[Scene comparison data]
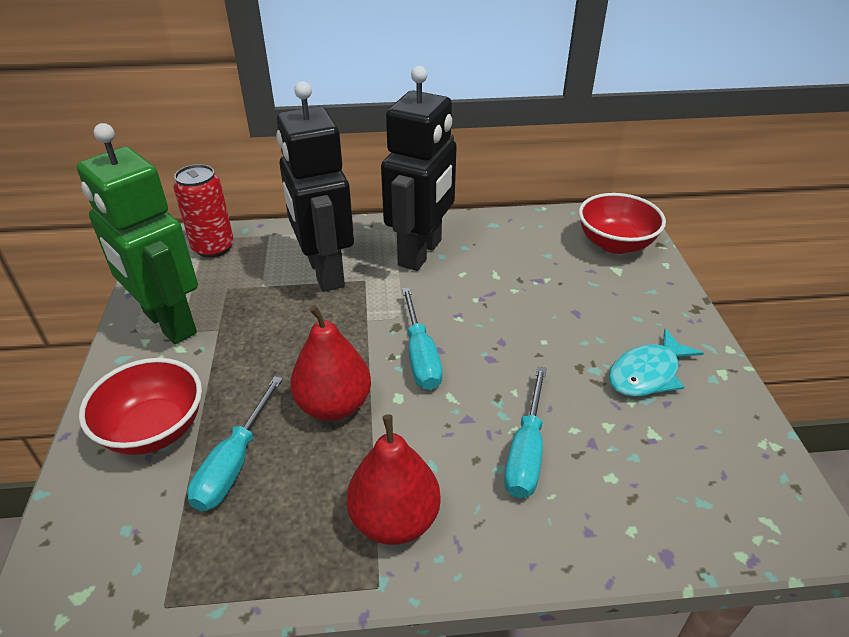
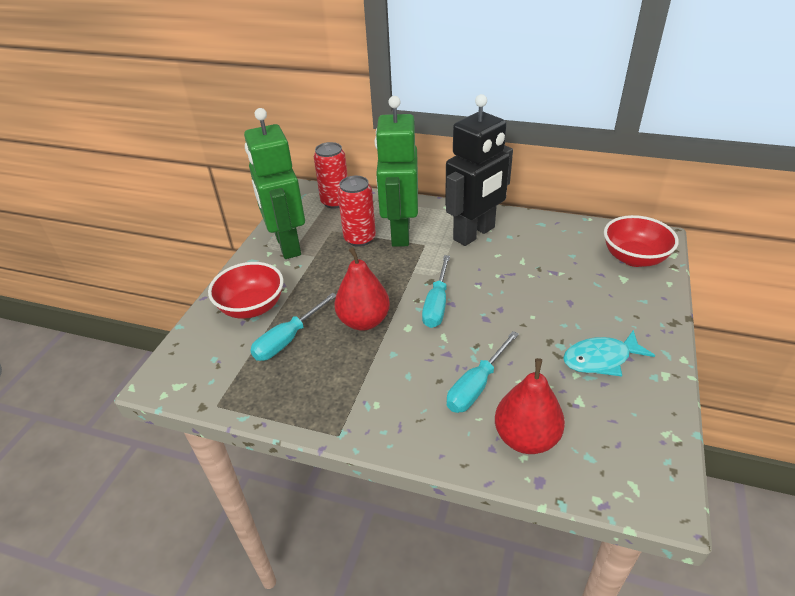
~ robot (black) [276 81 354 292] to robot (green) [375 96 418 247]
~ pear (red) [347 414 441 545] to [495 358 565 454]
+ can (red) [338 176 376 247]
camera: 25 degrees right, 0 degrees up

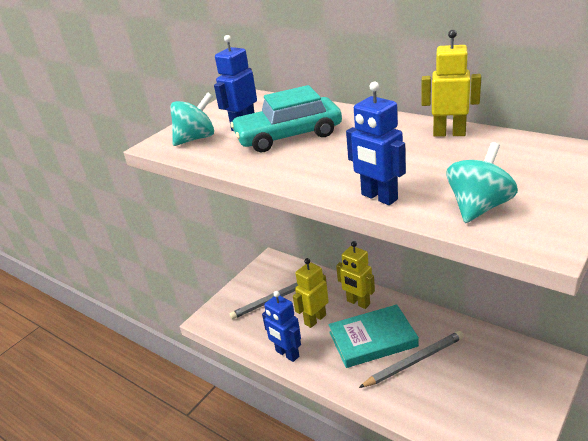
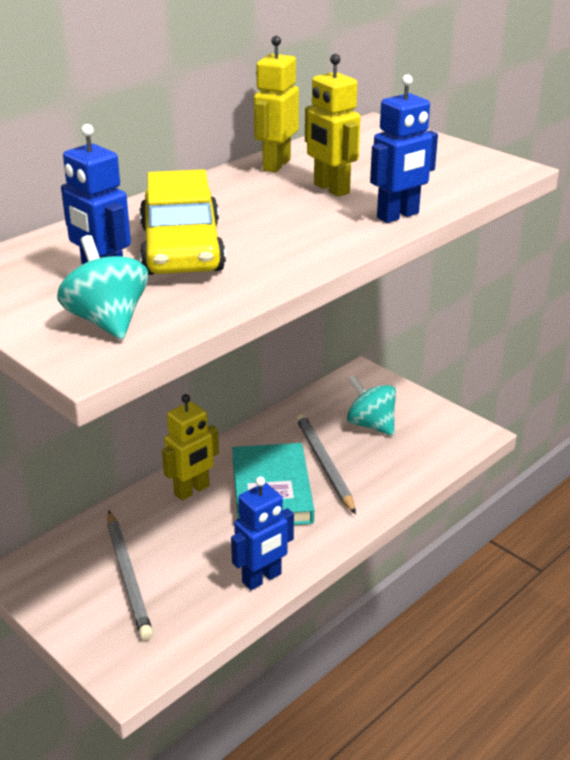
~ car (turquoise) [230 85 342 152] to car (yellow) [140 169 226 275]
~ spinning top (turquoise) [446 142 518 223] to [347 374 396 435]
~ robot (yellow) [293 258 329 328] to [305 54 360 197]
camera: 85 degrees left, 0 degrees up

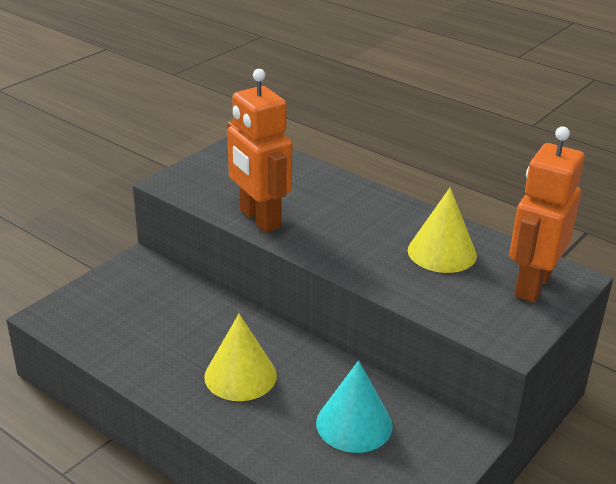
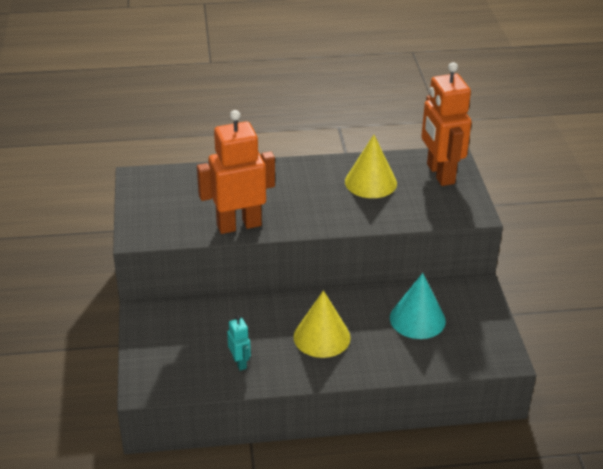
~ robot (orange) [227 69 292 233] = [197 110 275 234] 150 degrees clockwise
+ robot (turquoise) [227 315 251 371]
camera: 45 degrees left, 5 degrees up

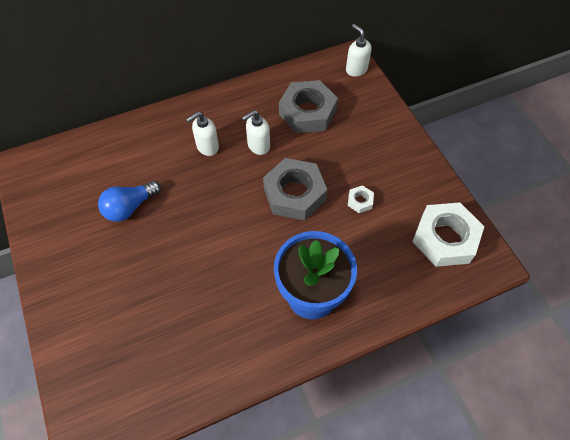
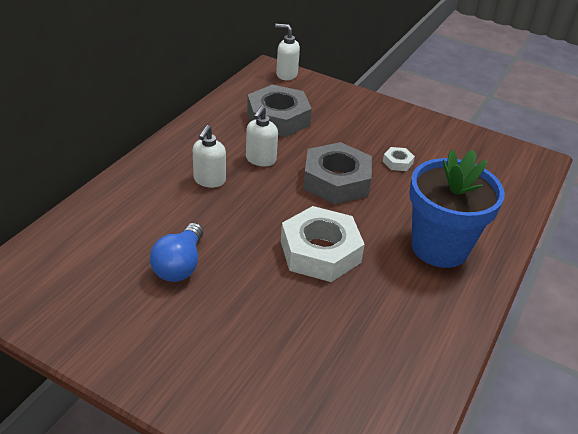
~ nut (white) [412 202 485 267] to [281 206 365 282]
camera: 40 degrees left, 20 degrees down

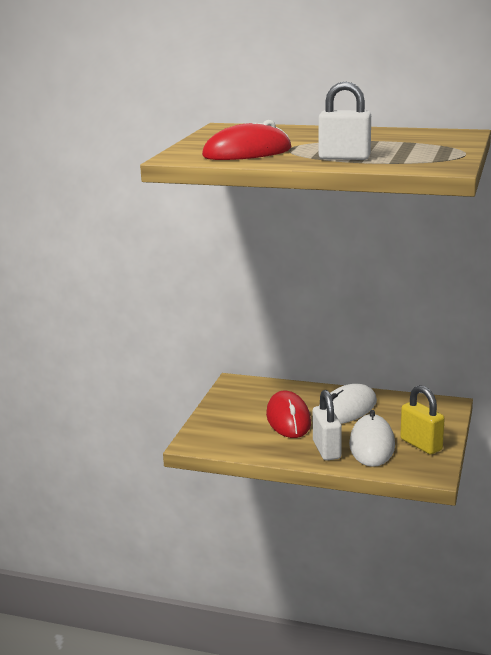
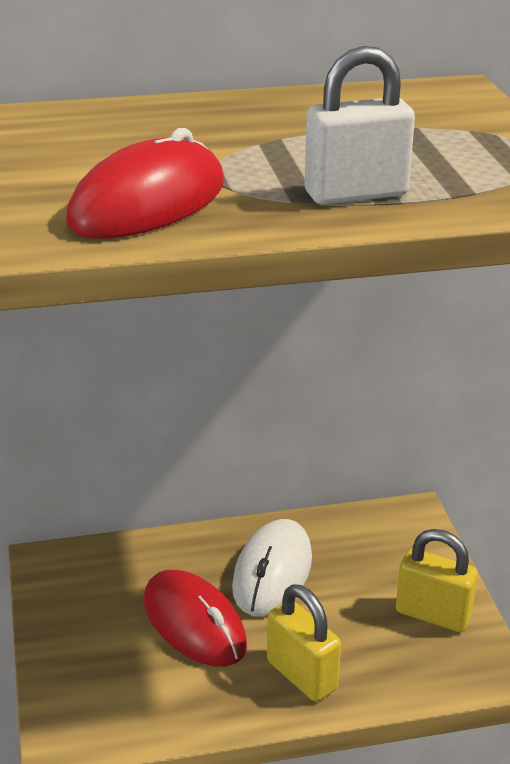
~ padlock (white) [313 390 342 460] to padlock (yellow) [267 584 341 702]
- mouse (white) [349 410 395 467]
camera: 30 degrees left, 10 degrees up

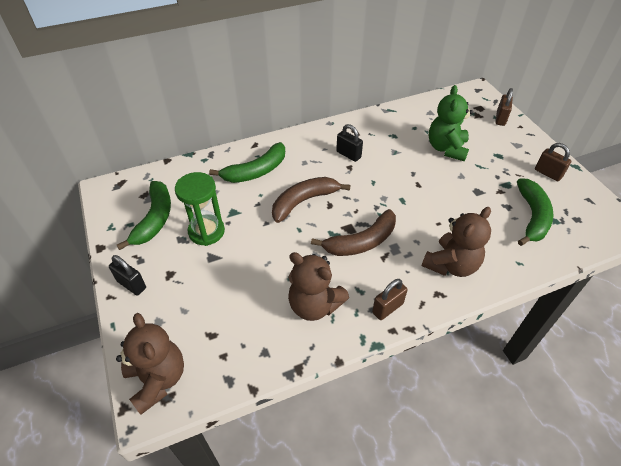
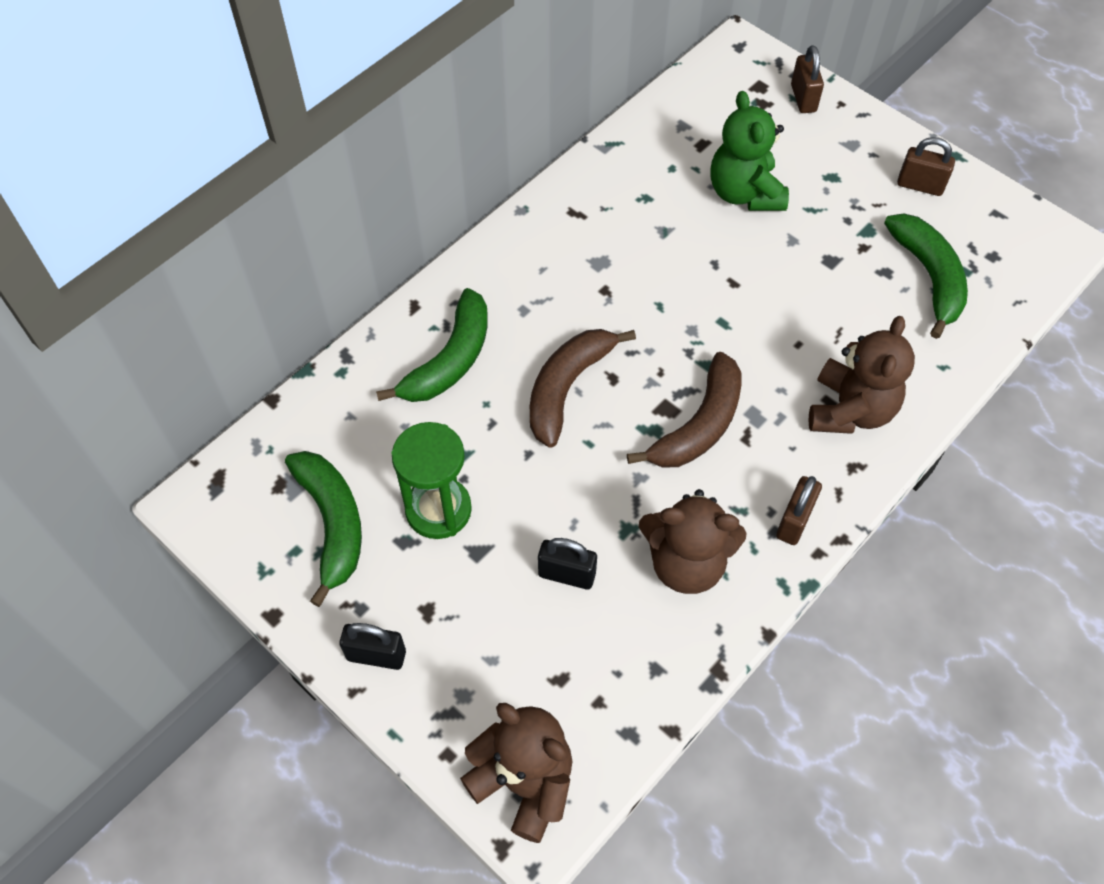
~ padlock (black) [336 124 363 162] to [538 538 597 590]
camera: 25 degrees left, 10 degrees up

Problem description: Once the line containing "camera: 30 degrees left, 10 degrees up" has been located, transcribe exactly and only every line from the first line of the entries through it, excluding pictures.

Answer section:
~ robot (black) [276 81 354 292] to robot (green) [375 96 418 247]
~ pear (red) [347 414 441 545] to [495 358 565 454]
+ can (red) [338 176 376 247]
camera: 25 degrees right, 0 degrees up

~ car (turquoise) [230 85 342 152] to car (yellow) [140 169 226 275]
~ spinning top (turquoise) [446 142 518 223] to [347 374 396 435]
~ robot (yellow) [293 258 329 328] to [305 54 360 197]
camera: 85 degrees left, 0 degrees up

~ robot (orange) [227 69 292 233] = [197 110 275 234] 150 degrees clockwise
+ robot (turquoise) [227 315 251 371]
camera: 45 degrees left, 5 degrees up

~ nut (white) [412 202 485 267] to [281 206 365 282]
camera: 40 degrees left, 20 degrees down

~ padlock (white) [313 390 342 460] to padlock (yellow) [267 584 341 702]
- mouse (white) [349 410 395 467]
camera: 30 degrees left, 10 degrees up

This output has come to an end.